[Stored data Boundary: Start]

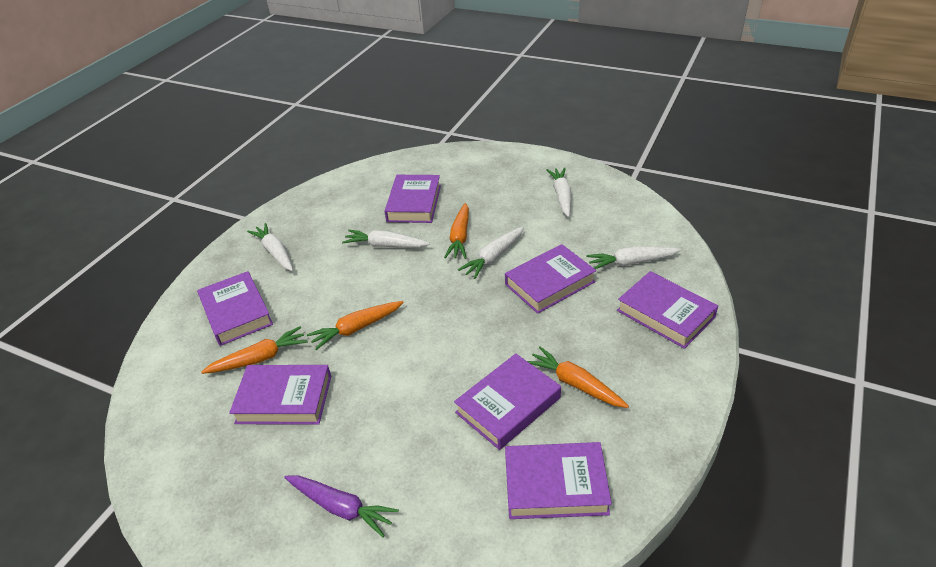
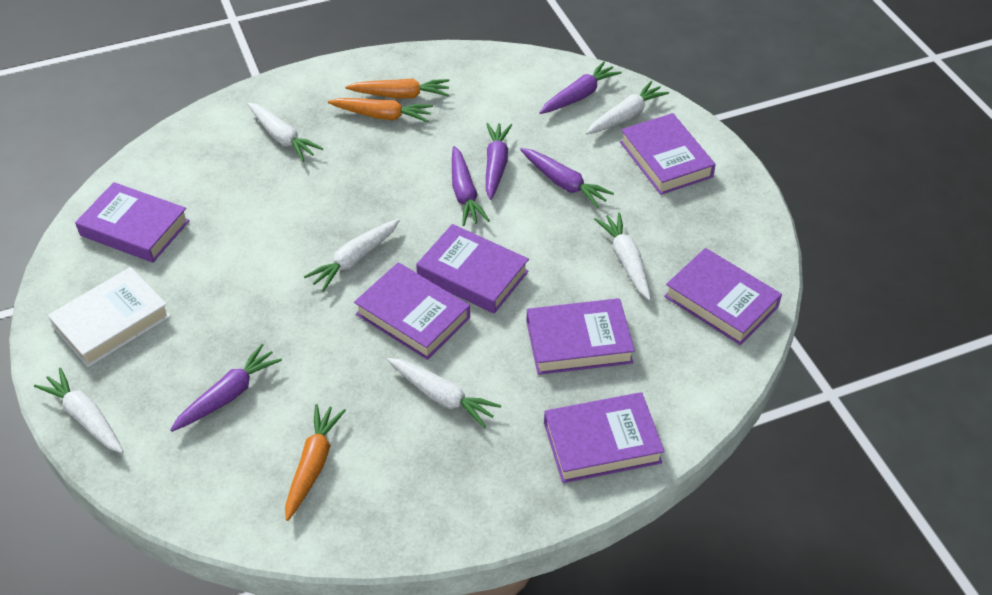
orange carrot: 4 -> 3
purple carrot: 1 -> 5
white book: 0 -> 1
white carrot: 5 -> 6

[Stored data Boundary: End]

- _What to produce_:
Print the material word for word without images.

- _Written solution_:
orange carrot: 4 -> 3
purple carrot: 1 -> 5
white book: 0 -> 1
white carrot: 5 -> 6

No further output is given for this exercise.